(Extracted data entries)
----
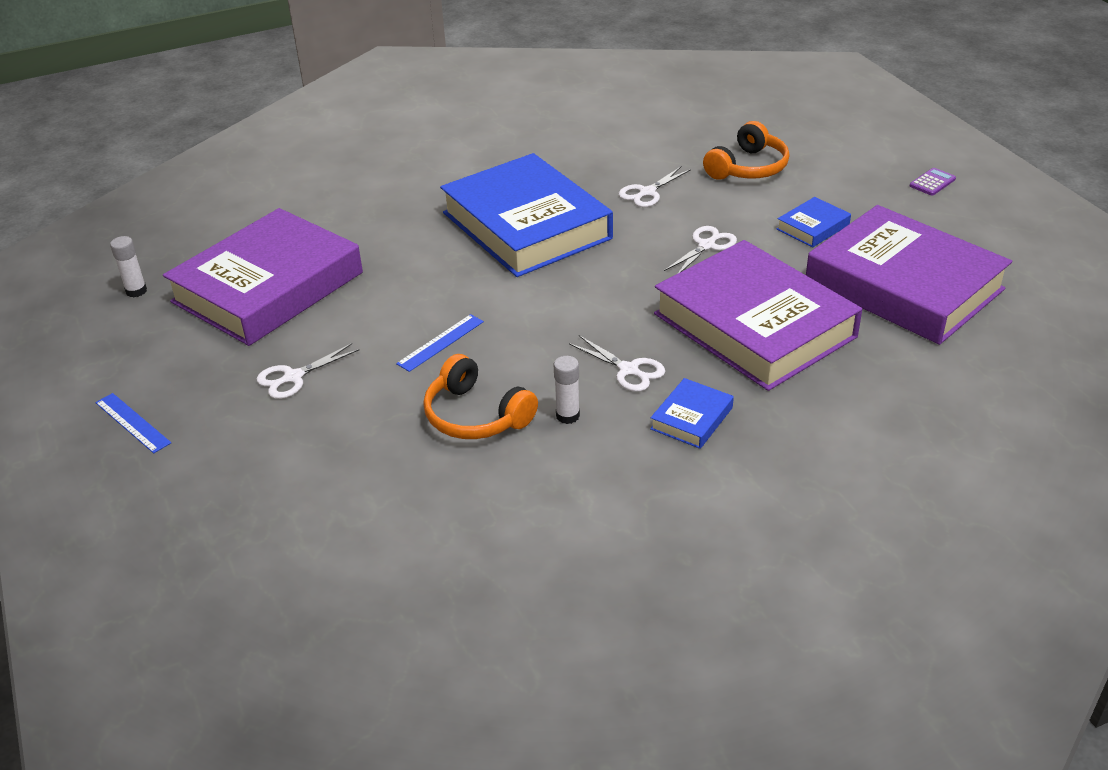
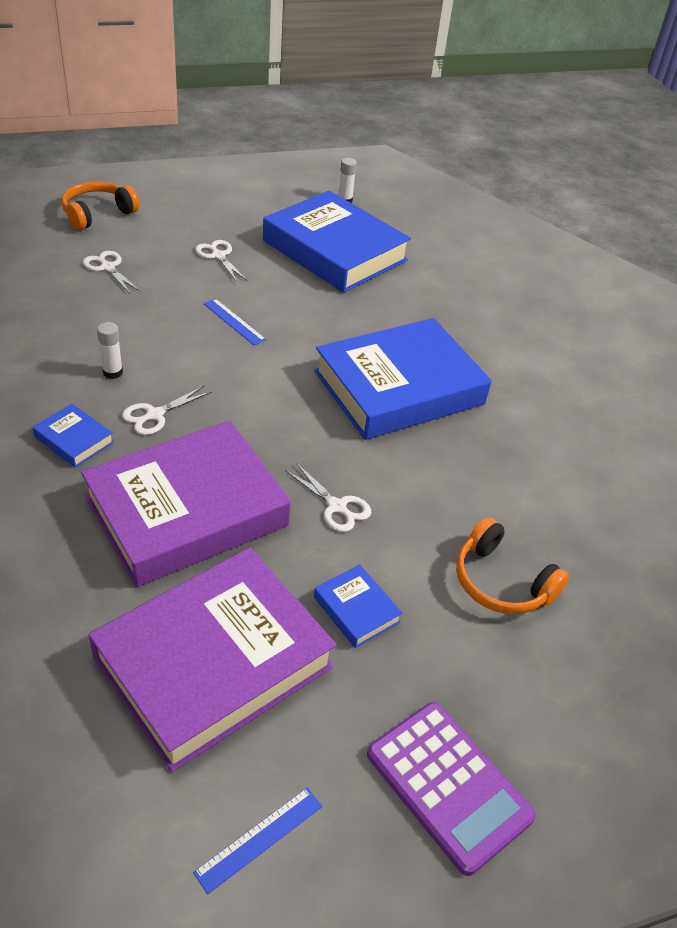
camera: 90 degrees right, 5 degrees up
(133, 422) = (197, 199): blue ruler -> blue ruler (259, 839)
(268, 287) = (334, 250): purple book -> blue book
(476, 415) = (136, 329): orange headphones -> orange headphones (97, 214)
(647, 192) = (451, 481): white scissors -> white scissors (108, 267)
(932, 182) = (448, 785): purple calculator -> purple calculator, size x2.36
----
• WHAT IS EXPECTED
Without the pictures, set down every entry exactly.

• ANSWER SPACE
camera: 90 degrees right, 5 degrees up
(133, 422) = (197, 199): blue ruler -> blue ruler (259, 839)
(268, 287) = (334, 250): purple book -> blue book
(476, 415) = (136, 329): orange headphones -> orange headphones (97, 214)
(647, 192) = (451, 481): white scissors -> white scissors (108, 267)
(932, 182) = (448, 785): purple calculator -> purple calculator, size x2.36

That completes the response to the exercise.